> _RECORDS PROVIDED_
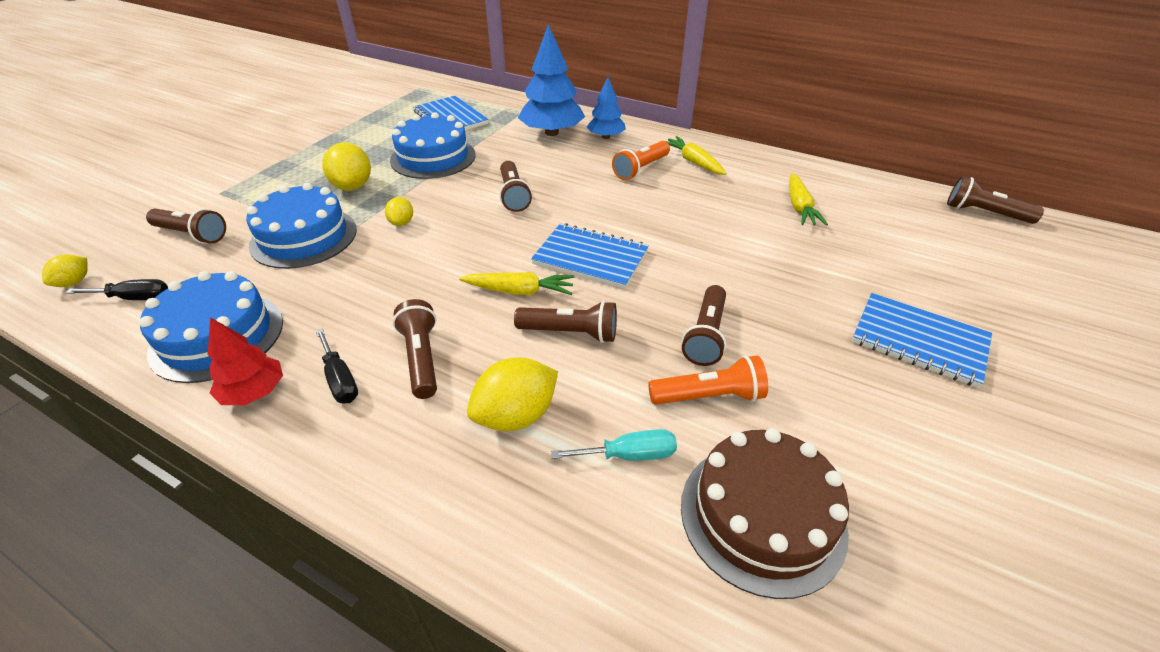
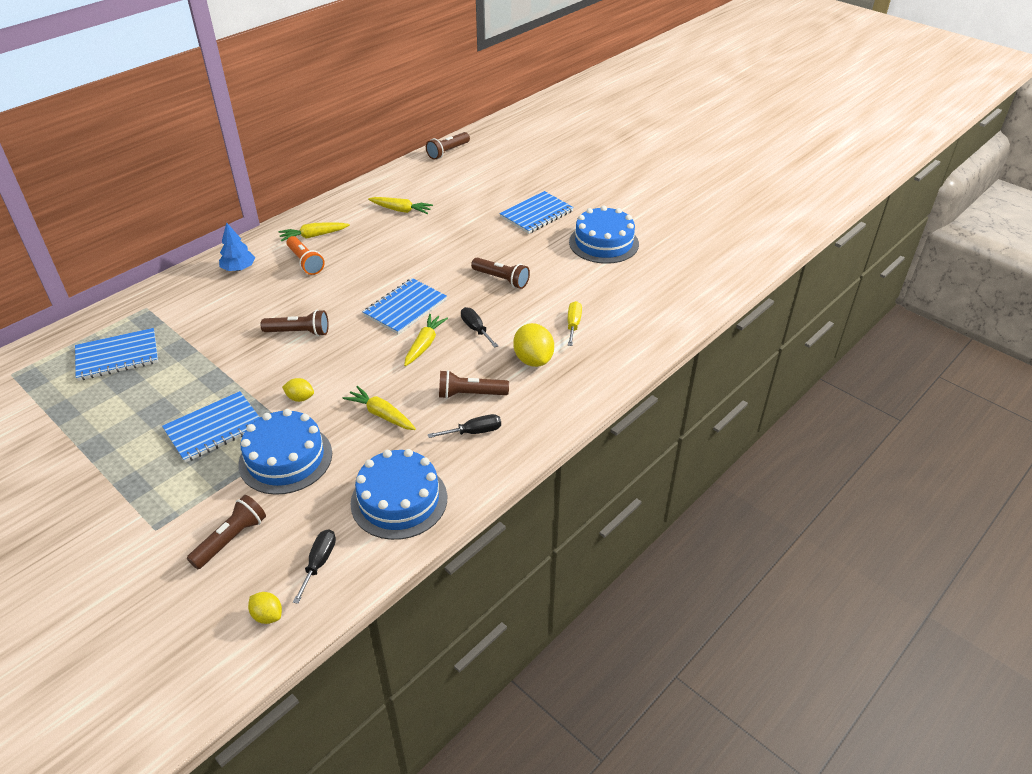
camera: 75 degrees left, 0 degrees up
(254, 392) = (468, 473): red tree -> none
(353, 186) = (214, 428): yellow lemon -> blue notebook
(375, 286) = (381, 414): none -> yellow carrot
(433, 157) = (196, 373): blue cake -> blue cake (603, 243)
(551, 132) = (206, 296): blue tree -> none
(570, 333) = (476, 329): brown flashlight -> black screwdriver
(629, 455) = (573, 324): turquoise screwdriver -> yellow screwdriver
(708, 396) = (546, 290): orange flashlight -> none
(762, 516) = (618, 293): brown cake -> none

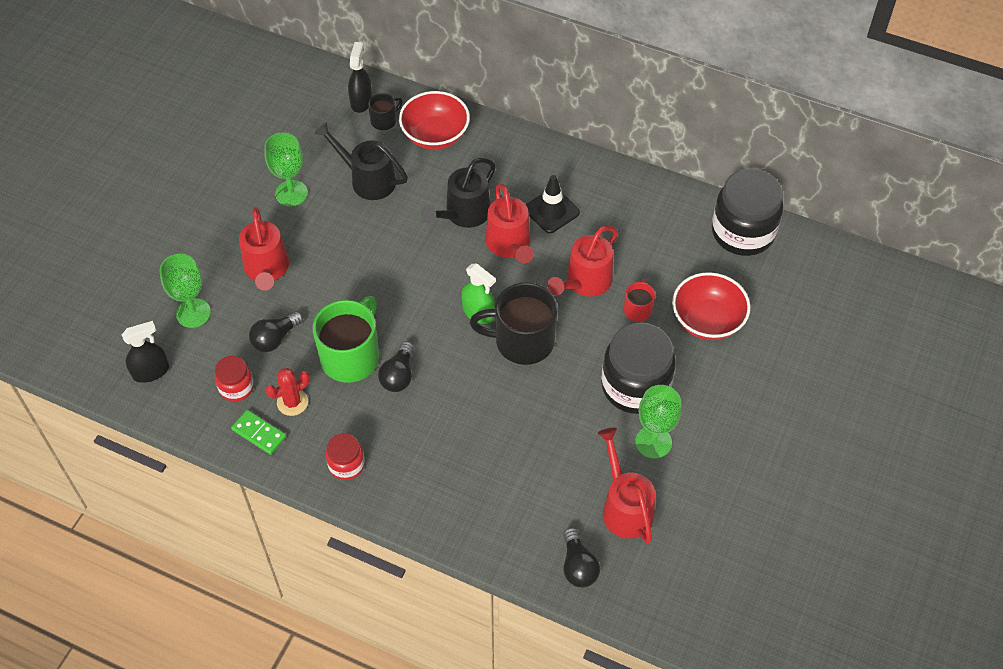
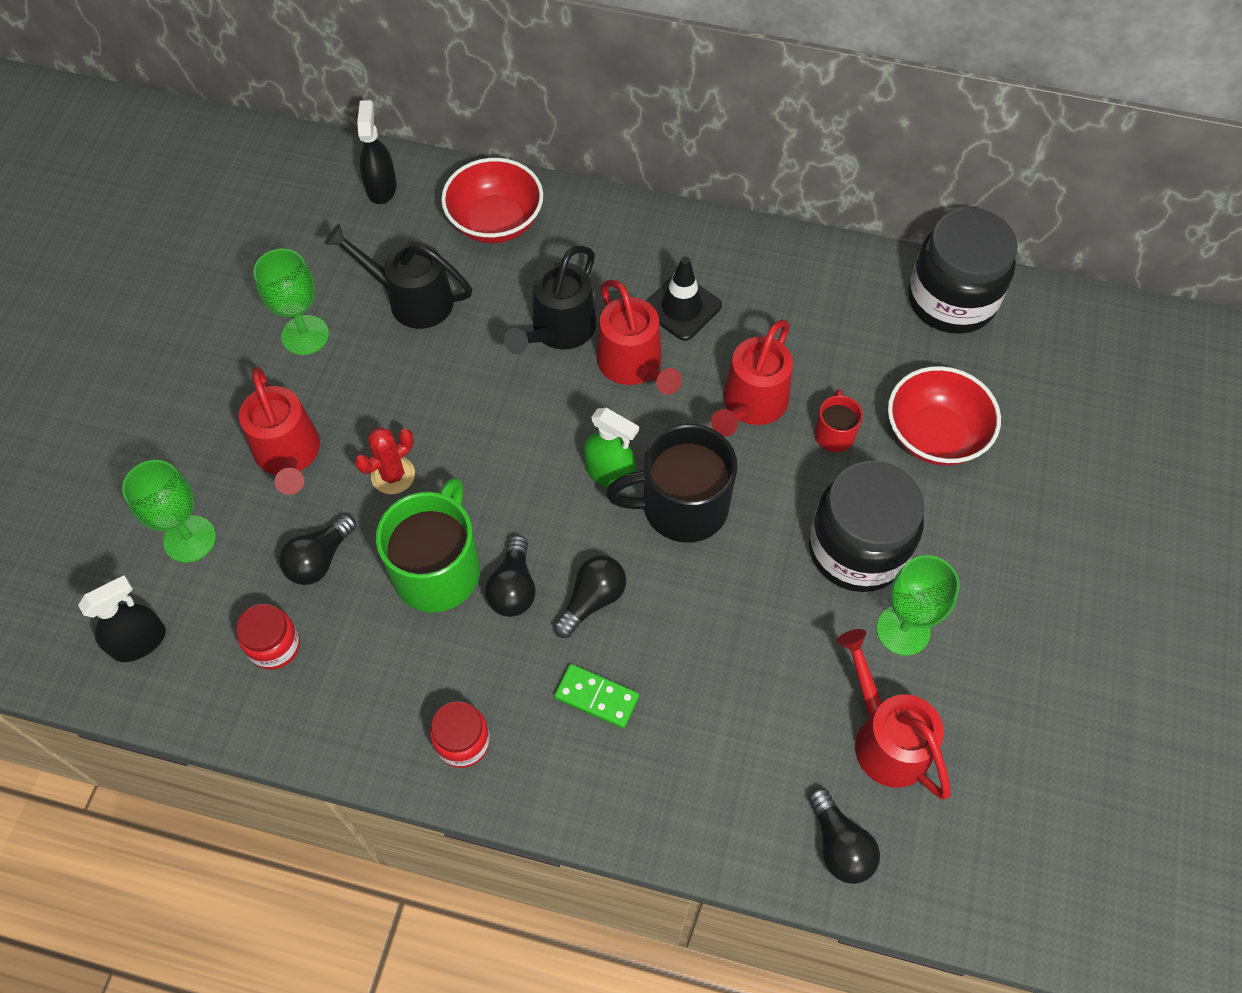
camera: 10 degrees left, 5 degrees up
(259, 433) = (321, 713): green domino -> green domino (597, 697)
(292, 402) = (363, 655): red cactus -> red cactus (393, 475)
(384, 120) = (419, 211): black mug -> none
(449, 391) = (592, 600): none -> black light bulb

> _EXERCISE_
Print the data above from its first line through the line that has "(259, 433) = (321, 713): green", exactly and with nothing else, omitting pictures.

> _REPLY TO THE EXERCISE_
camera: 75 degrees left, 0 degrees up
(254, 392) = (468, 473): red tree -> none
(353, 186) = (214, 428): yellow lemon -> blue notebook
(375, 286) = (381, 414): none -> yellow carrot
(433, 157) = (196, 373): blue cake -> blue cake (603, 243)
(551, 132) = (206, 296): blue tree -> none
(570, 333) = (476, 329): brown flashlight -> black screwdriver
(629, 455) = (573, 324): turquoise screwdriver -> yellow screwdriver
(708, 396) = (546, 290): orange flashlight -> none
(762, 516) = (618, 293): brown cake -> none

camera: 10 degrees left, 5 degrees up
(259, 433) = (321, 713): green domino -> green domino (597, 697)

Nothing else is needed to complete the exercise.